**EXERCISE PROMPT**
I need the lines below from the one with "orange can: 4 -> 5" down to the one with "white watering can: 4 -> 3" reproduced exactly, both ends included, and nothing else.

**MATERIAL FOR THE TASK**
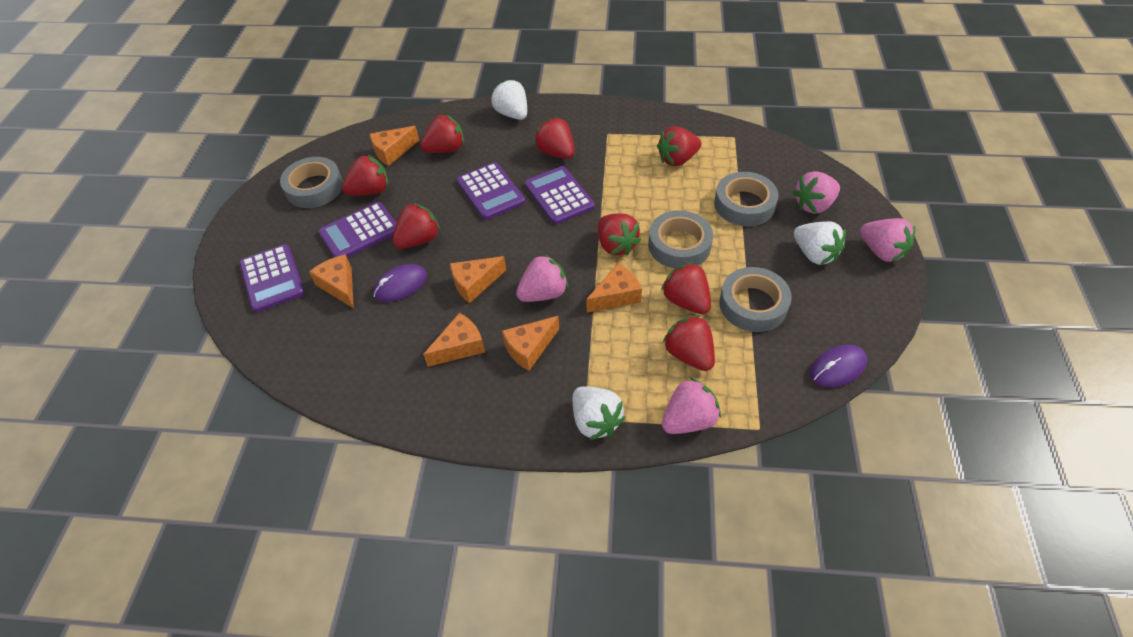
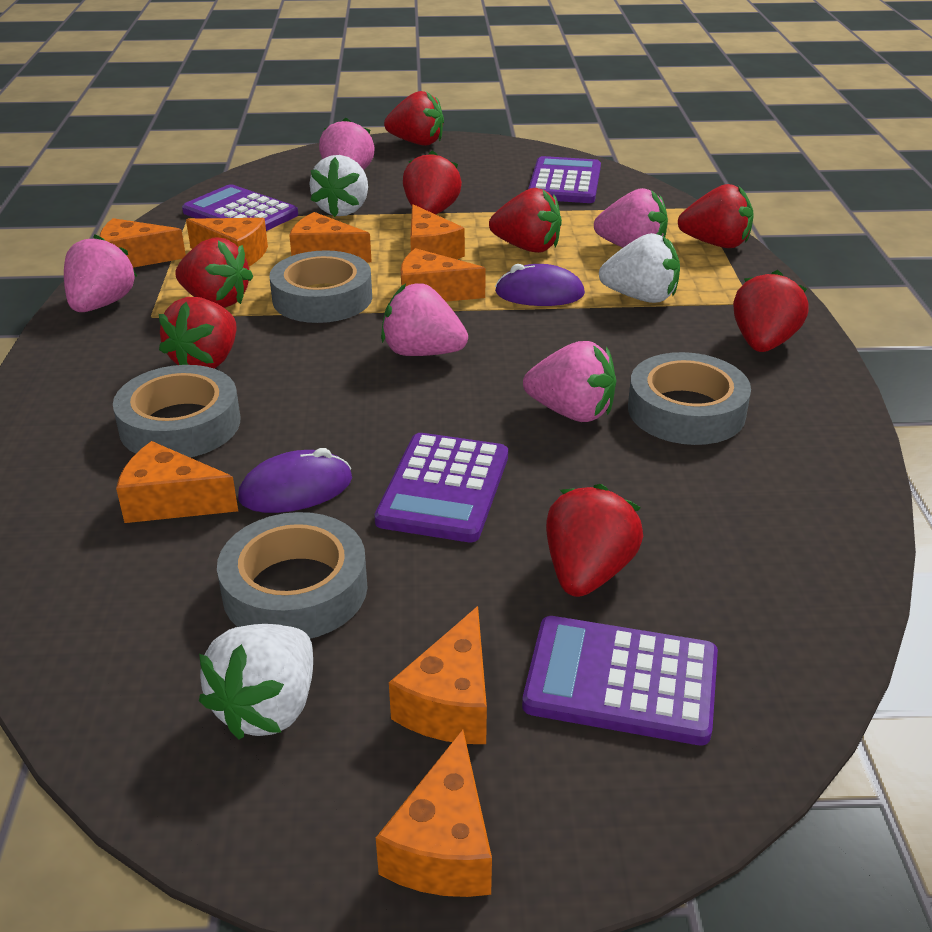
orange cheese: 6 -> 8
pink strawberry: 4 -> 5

* * *

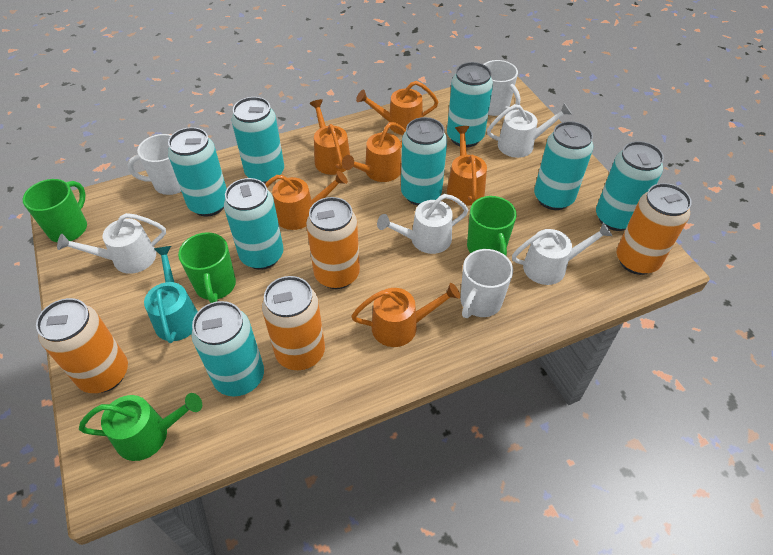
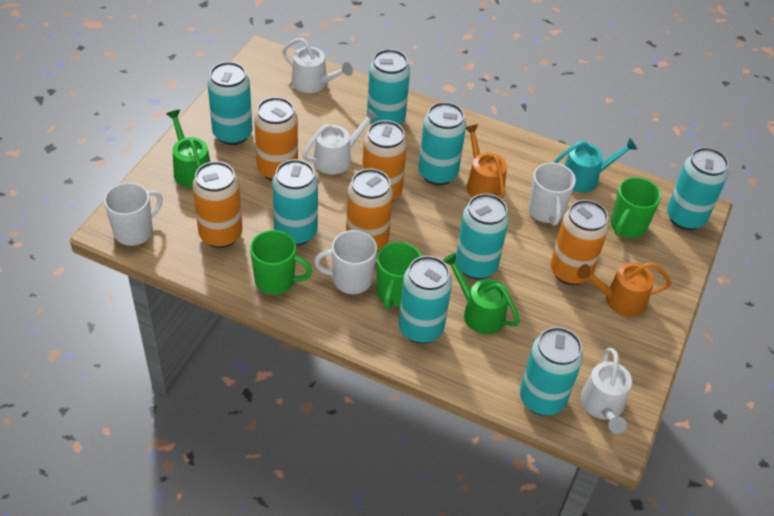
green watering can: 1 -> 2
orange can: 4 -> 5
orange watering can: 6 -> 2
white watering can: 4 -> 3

**RESPONSE AREA**
orange can: 4 -> 5
orange watering can: 6 -> 2
white watering can: 4 -> 3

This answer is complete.